• STATED GOAL: Present every line of the records below as a Markdown table with the columns "Row" and "Line," numbering each row and skipping blank lines. Leave the pictures out of the table.
-- Start ENTRIES SUPPLIED --
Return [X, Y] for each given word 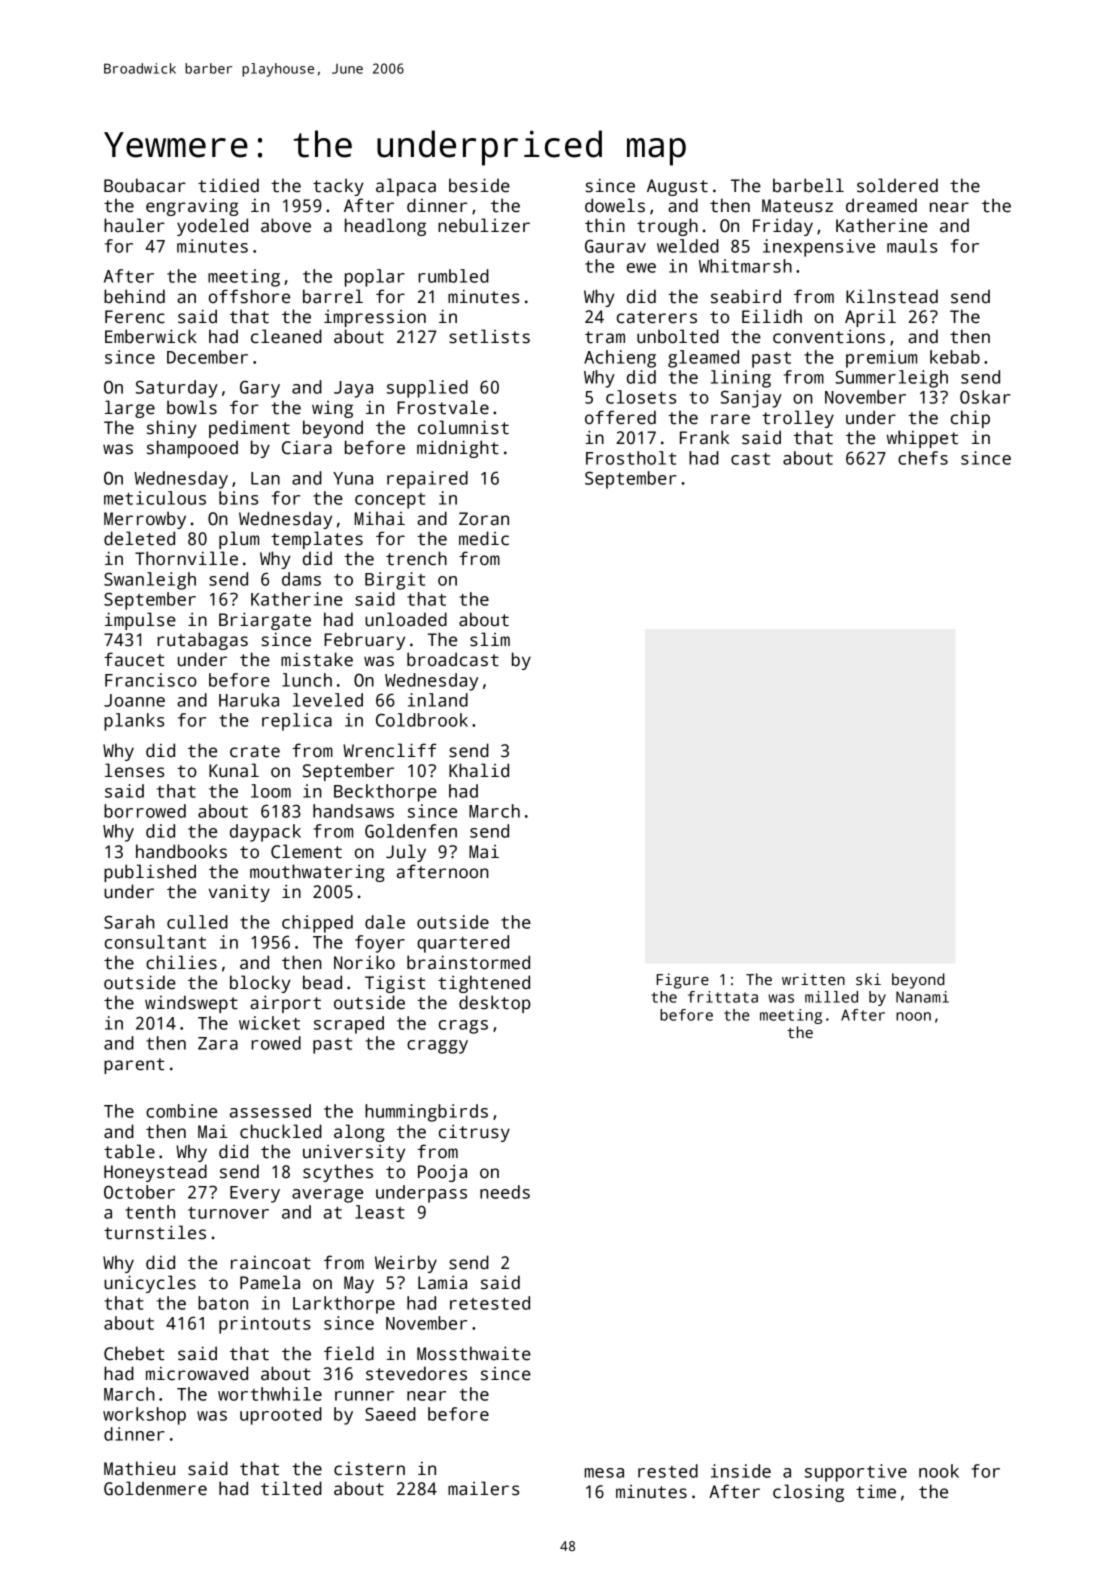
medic [484, 538]
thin [605, 225]
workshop [144, 1416]
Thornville [186, 558]
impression [375, 318]
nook [939, 1471]
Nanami [922, 997]
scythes [338, 1173]
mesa [604, 1473]
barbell [808, 185]
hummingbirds [426, 1113]
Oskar [985, 397]
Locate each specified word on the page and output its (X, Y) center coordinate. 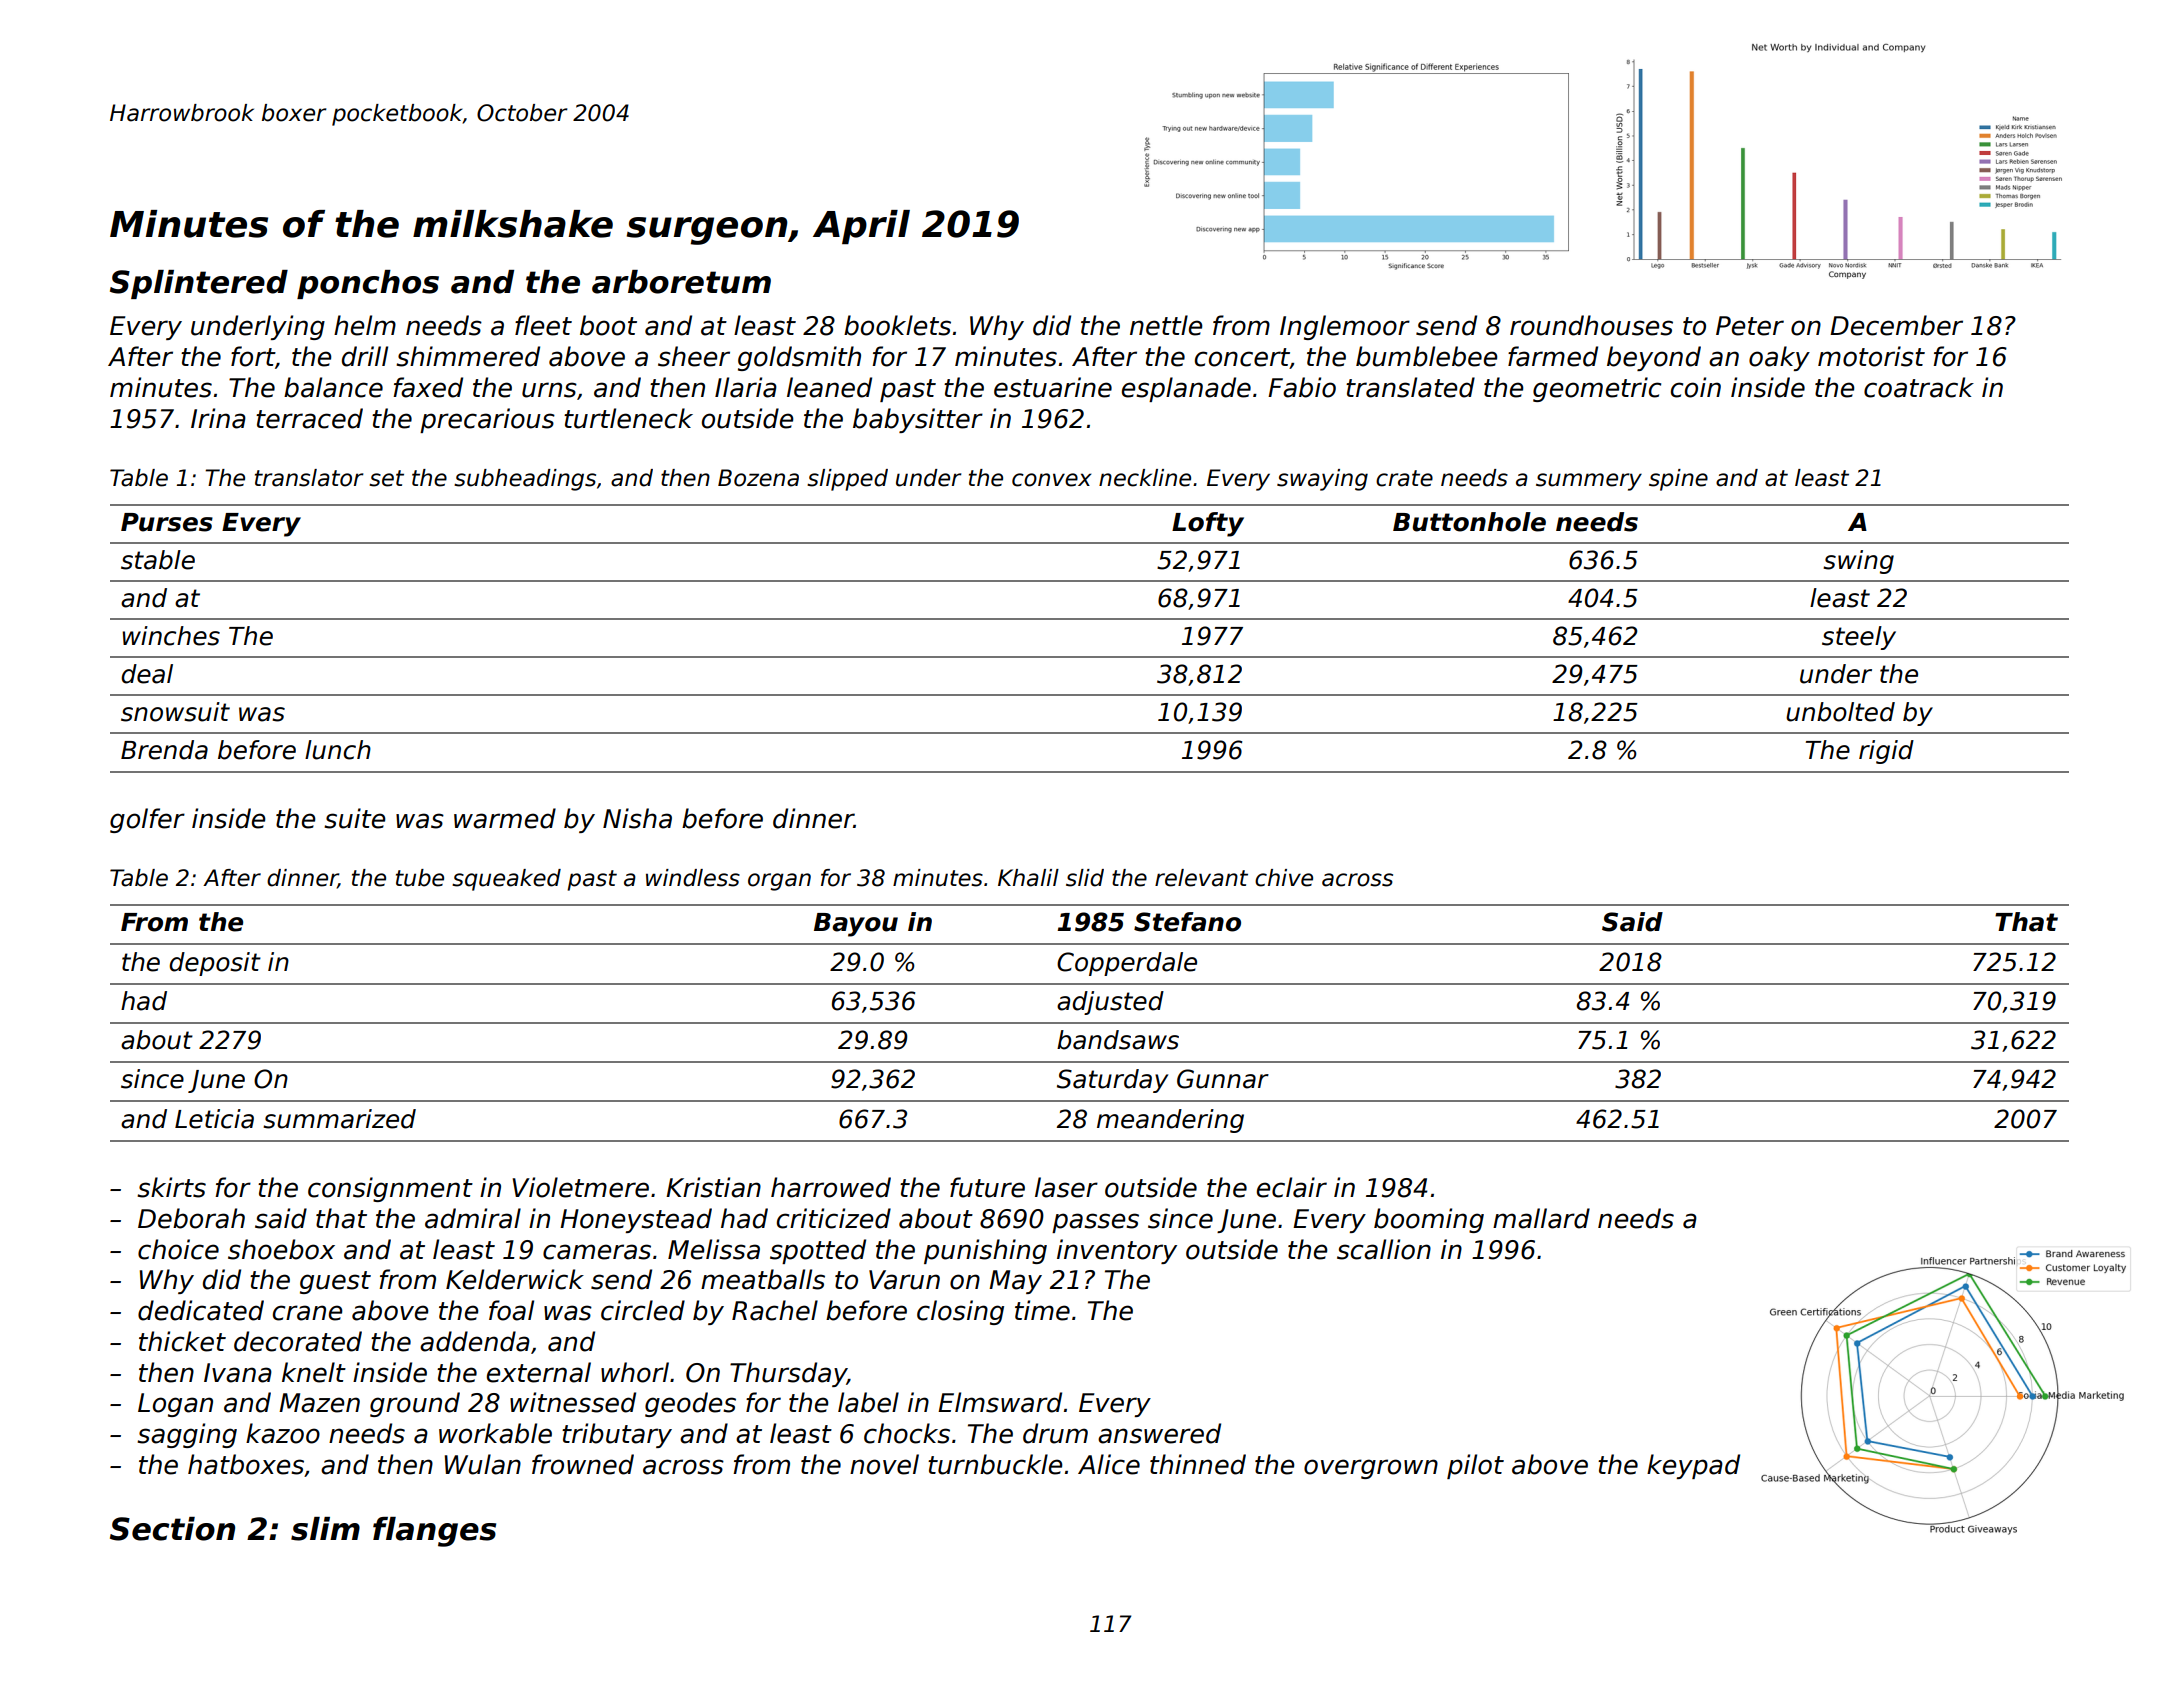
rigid (1886, 752)
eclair (1292, 1187)
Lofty (1208, 524)
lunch (338, 750)
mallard (1541, 1218)
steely (1859, 638)
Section (172, 1529)
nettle (1166, 325)
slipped (847, 480)
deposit (215, 964)
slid (1085, 878)
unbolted (1840, 712)
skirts (171, 1187)
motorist (1871, 356)
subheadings (525, 480)
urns (549, 390)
-- End ENTRIES SUPPLIED --
• SOLUTION TO THE EXERCISE:
| Row | Line |
|---|---|
| 1 | Return [X, Y] for each given word  |
| 2 | medic [484, 538] |
| 3 | thin [605, 225] |
| 4 | workshop [144, 1416] |
| 5 | Thornville [186, 558] |
| 6 | impression [375, 318] |
| 7 | nook [939, 1471] |
| 8 | Nanami [922, 997] |
| 9 | scythes [338, 1173] |
| 10 | mesa [604, 1473] |
| 11 | barbell [808, 185] |
| 12 | hummingbirds [426, 1113] |
| 13 | Oskar [985, 397] |
| 14 | Locate each specified word on the page and output its (X, Y) center coordinate.  |
| 15 | rigid (1886, 752) |
| 16 | eclair (1292, 1187) |
| 17 | Lofty (1208, 524) |
| 18 | lunch (338, 750) |
| 19 | mallard (1541, 1218) |
| 20 | steely (1859, 638) |
| 21 | Section (172, 1529) |
| 22 | nettle (1166, 325) |
| 23 | slipped (847, 480) |
| 24 | deposit (215, 964) |
| 25 | slid (1085, 878) |
| 26 | unbolted (1840, 712) |
| 27 | skirts (171, 1187) |
| 28 | motorist (1871, 356) |
| 29 | subheadings (525, 480) |
| 30 | urns (549, 390) |